Problem
Find every line in the records below that contains "watering", and copy it.

Supplied entries section start

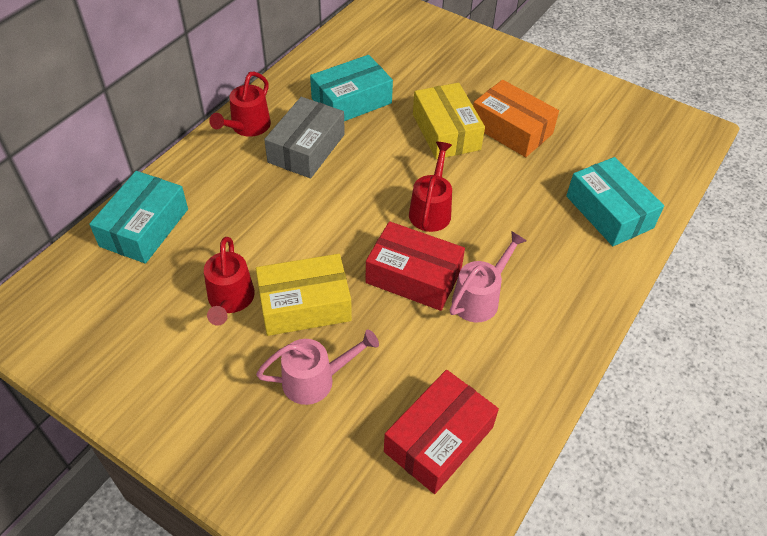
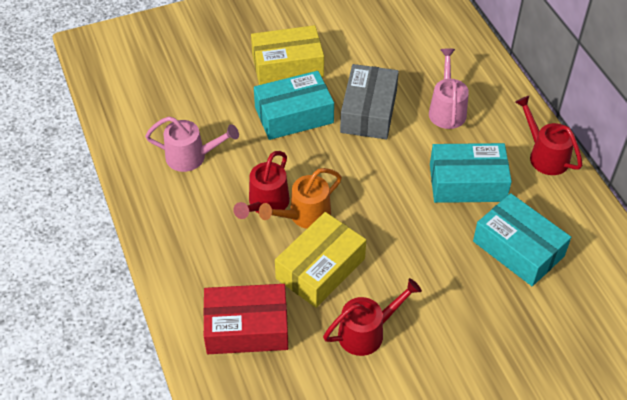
orange box: 1 -> 0
orange watering can: 0 -> 1
red box: 2 -> 1

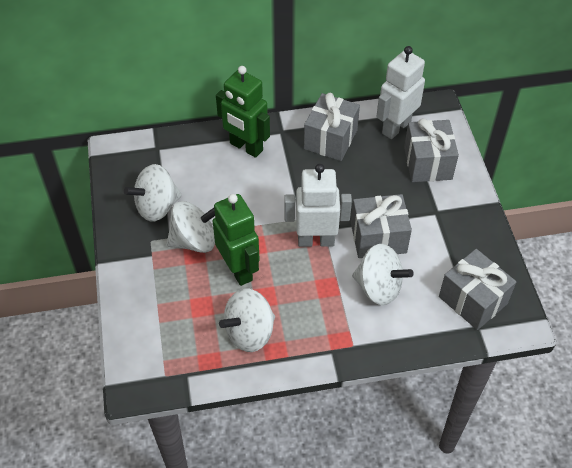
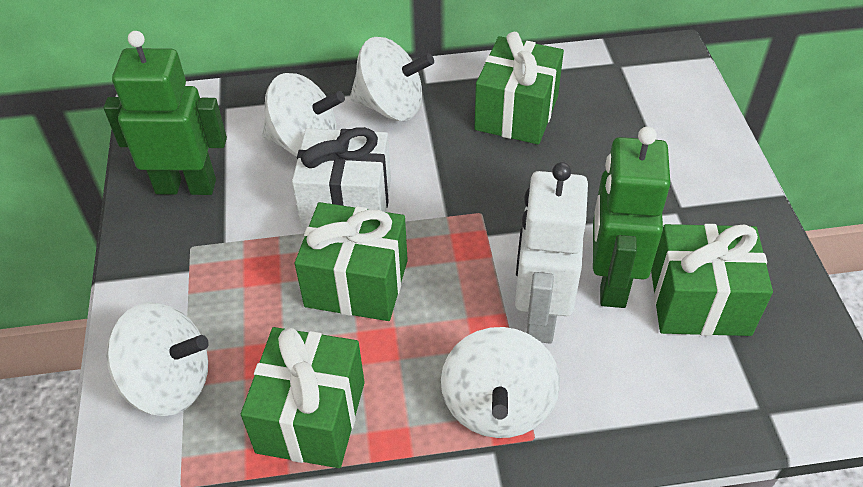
green gift: 0 -> 4
grey gift: 4 -> 0
white gift: 0 -> 1
white robot: 2 -> 1

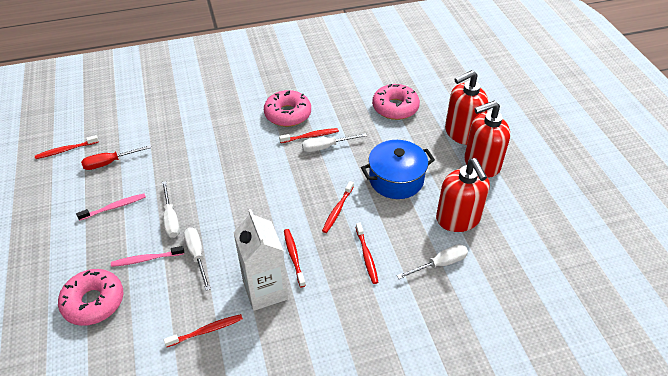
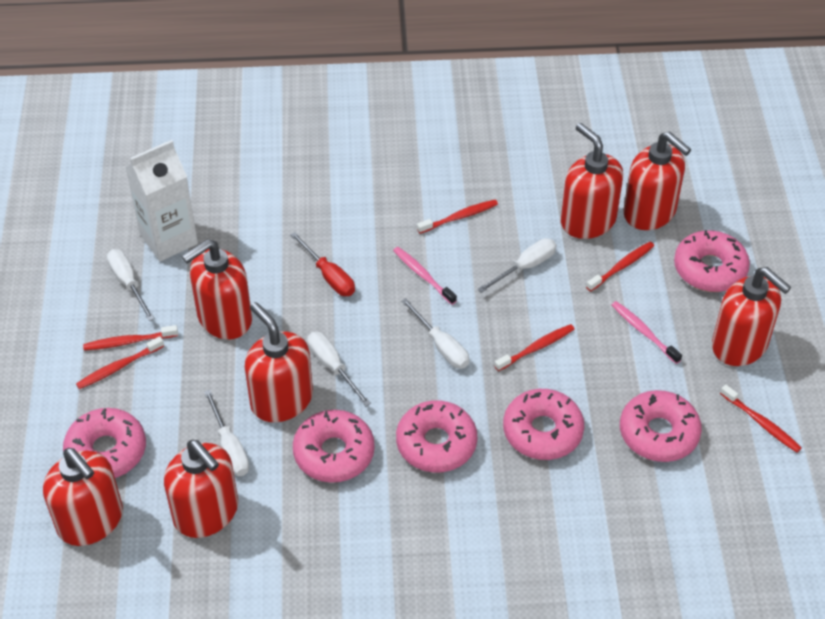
blue pot: 1 -> 0
pink donut: 3 -> 6
red soap dispenser: 3 -> 7
white screwdriver: 4 -> 5

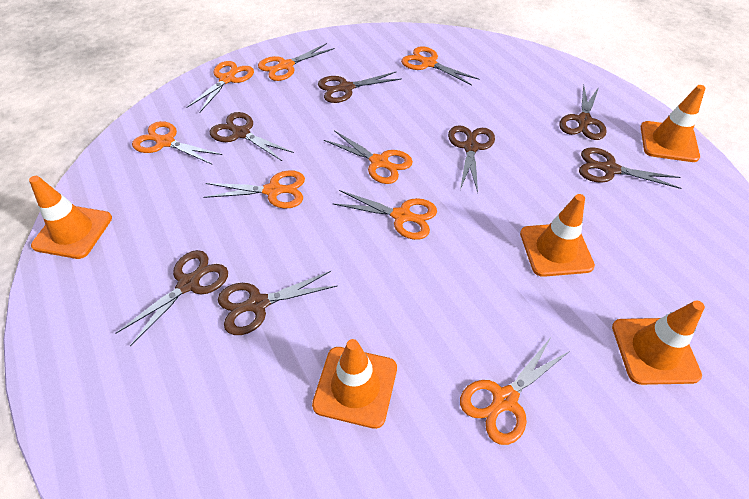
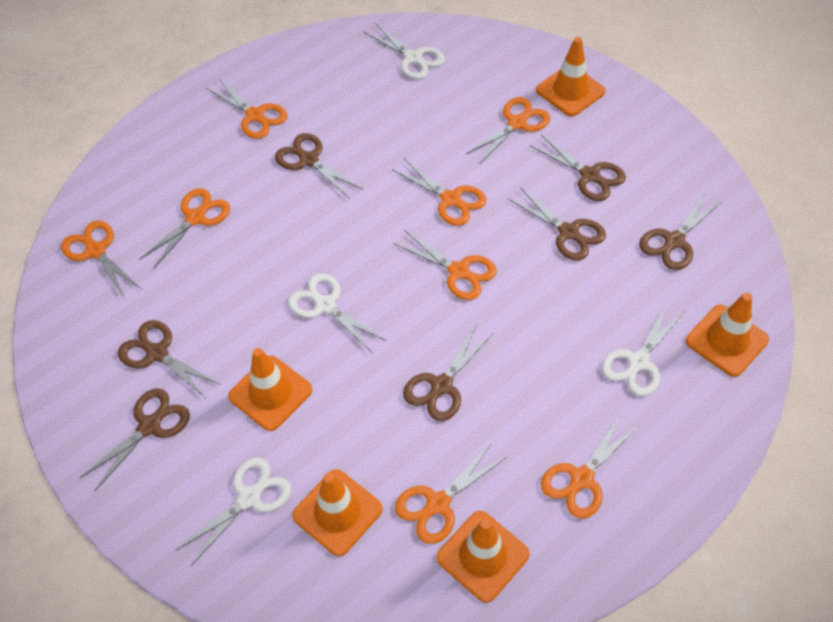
white scissors: 0 -> 4

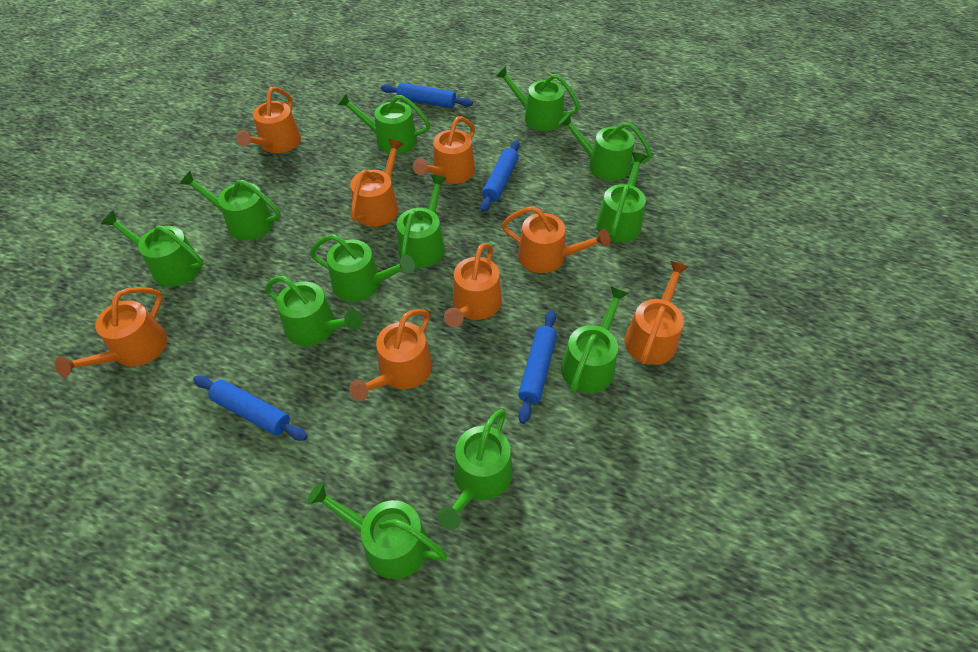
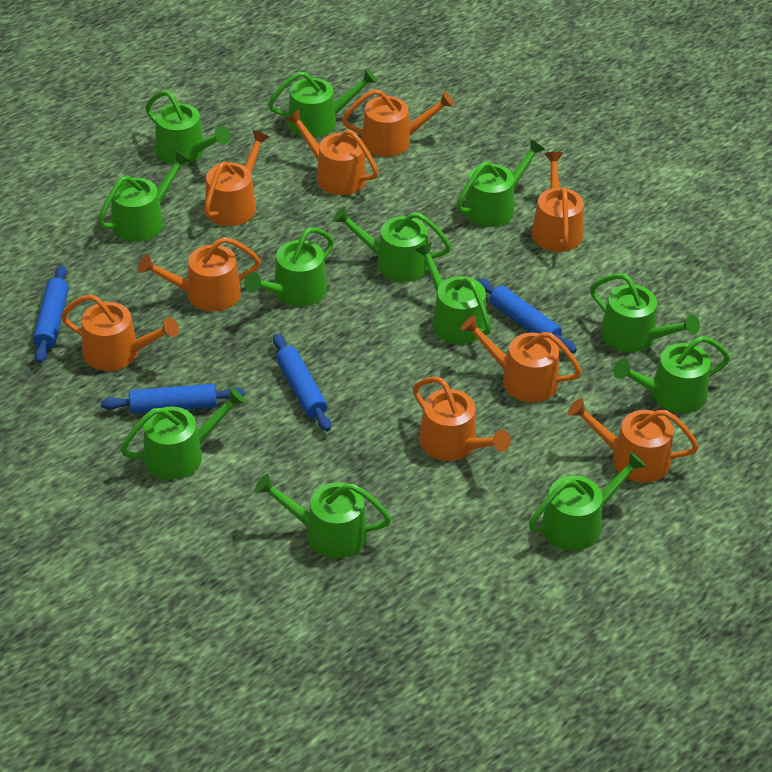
orange watering can: 8 -> 9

Supplied entries section end

Result
orange watering can: 0 -> 1
orange watering can: 8 -> 9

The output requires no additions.